Required action: All lines below containing "maceta" are to be listed.
Supplied data Block Start
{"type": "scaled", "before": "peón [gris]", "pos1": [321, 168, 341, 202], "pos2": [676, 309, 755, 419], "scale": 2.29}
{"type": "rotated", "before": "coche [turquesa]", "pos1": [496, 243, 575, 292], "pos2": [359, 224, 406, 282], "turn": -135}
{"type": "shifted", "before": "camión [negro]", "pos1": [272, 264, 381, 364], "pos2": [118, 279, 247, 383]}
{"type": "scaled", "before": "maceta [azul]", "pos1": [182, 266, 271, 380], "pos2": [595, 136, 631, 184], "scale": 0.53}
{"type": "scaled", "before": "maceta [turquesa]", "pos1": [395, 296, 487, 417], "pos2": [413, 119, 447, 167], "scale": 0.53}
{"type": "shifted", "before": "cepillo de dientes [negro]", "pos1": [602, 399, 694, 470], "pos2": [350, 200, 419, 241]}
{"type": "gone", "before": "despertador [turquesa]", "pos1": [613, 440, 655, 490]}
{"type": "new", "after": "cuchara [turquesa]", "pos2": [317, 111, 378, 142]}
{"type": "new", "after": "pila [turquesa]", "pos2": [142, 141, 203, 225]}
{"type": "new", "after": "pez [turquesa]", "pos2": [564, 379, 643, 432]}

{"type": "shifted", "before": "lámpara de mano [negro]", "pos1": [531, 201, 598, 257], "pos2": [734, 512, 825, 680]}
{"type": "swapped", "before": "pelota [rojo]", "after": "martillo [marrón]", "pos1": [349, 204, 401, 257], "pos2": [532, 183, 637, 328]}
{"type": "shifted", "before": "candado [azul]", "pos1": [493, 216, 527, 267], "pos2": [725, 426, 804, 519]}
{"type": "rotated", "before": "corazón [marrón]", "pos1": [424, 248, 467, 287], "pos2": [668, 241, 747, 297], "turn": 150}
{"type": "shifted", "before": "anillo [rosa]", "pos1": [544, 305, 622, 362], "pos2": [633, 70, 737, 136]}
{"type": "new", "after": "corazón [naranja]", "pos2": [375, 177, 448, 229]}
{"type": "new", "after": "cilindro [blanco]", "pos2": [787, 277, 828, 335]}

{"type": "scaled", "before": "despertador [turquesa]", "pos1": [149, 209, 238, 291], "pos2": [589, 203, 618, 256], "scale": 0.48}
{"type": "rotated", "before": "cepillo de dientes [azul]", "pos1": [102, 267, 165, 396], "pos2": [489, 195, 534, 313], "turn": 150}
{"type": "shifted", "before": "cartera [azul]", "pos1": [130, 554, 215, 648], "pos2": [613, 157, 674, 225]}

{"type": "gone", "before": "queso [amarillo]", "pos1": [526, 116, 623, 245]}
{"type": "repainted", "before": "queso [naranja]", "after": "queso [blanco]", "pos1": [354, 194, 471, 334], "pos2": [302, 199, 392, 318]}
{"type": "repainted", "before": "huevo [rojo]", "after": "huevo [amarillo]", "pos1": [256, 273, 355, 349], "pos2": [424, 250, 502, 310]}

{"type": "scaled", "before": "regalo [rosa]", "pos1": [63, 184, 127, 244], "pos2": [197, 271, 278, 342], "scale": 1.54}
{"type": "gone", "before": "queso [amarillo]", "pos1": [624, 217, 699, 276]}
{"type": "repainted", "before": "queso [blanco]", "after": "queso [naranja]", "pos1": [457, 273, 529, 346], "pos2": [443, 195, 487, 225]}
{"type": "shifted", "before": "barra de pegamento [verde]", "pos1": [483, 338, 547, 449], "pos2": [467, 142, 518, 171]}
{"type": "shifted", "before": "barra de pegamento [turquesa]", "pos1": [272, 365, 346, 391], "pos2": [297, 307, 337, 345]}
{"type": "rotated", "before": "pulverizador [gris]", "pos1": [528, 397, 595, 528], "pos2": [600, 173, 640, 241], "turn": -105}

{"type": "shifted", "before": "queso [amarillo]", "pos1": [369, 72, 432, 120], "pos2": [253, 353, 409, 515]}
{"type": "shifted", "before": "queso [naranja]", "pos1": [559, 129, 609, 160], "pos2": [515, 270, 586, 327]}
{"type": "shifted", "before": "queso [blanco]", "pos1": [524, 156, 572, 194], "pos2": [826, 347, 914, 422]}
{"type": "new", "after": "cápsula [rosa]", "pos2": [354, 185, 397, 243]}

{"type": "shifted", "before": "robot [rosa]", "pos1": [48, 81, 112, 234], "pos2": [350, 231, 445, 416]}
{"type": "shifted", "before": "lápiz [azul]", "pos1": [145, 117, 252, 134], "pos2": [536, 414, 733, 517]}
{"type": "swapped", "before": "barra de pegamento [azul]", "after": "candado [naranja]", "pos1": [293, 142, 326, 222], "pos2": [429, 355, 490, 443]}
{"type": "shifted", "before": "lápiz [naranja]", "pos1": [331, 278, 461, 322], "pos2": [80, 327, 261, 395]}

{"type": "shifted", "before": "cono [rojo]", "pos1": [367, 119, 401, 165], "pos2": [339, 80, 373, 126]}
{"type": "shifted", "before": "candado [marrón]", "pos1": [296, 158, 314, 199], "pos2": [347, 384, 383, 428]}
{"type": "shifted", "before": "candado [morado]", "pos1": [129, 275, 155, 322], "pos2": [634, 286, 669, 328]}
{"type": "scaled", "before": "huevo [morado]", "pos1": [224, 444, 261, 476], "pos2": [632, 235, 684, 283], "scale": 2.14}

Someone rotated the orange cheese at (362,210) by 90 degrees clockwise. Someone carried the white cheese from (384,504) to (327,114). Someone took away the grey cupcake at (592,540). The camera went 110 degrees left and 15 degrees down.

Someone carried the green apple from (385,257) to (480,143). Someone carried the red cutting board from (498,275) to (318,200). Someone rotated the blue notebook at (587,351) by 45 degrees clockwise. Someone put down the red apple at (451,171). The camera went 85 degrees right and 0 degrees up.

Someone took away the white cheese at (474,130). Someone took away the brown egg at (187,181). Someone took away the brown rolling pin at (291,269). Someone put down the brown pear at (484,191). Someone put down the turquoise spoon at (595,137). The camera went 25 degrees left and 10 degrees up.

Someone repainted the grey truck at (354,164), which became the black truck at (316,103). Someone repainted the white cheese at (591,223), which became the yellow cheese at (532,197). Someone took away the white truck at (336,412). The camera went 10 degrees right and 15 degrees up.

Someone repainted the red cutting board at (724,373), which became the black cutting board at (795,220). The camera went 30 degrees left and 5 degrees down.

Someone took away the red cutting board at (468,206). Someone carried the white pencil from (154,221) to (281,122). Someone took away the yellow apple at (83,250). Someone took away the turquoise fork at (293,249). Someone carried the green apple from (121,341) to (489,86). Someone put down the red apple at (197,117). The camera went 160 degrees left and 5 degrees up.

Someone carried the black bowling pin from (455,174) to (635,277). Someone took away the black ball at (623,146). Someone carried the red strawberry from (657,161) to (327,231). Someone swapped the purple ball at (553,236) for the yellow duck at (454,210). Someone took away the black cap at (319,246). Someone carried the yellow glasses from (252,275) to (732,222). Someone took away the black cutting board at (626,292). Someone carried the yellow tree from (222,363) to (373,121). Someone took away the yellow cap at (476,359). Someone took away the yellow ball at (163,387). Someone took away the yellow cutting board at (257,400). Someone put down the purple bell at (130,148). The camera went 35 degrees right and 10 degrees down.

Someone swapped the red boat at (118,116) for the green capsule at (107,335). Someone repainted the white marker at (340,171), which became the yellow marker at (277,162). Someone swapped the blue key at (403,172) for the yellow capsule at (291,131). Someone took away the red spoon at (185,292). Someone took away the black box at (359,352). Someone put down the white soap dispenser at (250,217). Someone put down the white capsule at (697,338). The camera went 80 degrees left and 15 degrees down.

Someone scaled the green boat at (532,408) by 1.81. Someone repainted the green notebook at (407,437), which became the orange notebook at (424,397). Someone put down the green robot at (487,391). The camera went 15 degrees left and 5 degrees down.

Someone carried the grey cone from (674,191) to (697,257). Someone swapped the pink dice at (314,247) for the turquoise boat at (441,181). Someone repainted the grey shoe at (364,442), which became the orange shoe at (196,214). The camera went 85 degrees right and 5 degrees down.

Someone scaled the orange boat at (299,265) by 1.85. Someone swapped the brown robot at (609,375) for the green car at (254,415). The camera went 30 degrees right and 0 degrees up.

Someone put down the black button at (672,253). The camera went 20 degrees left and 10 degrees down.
Supplied data Block End
Answer for this exercise:
{"type": "scaled", "before": "maceta [azul]", "pos1": [182, 266, 271, 380], "pos2": [595, 136, 631, 184], "scale": 0.53}
{"type": "scaled", "before": "maceta [turquesa]", "pos1": [395, 296, 487, 417], "pos2": [413, 119, 447, 167], "scale": 0.53}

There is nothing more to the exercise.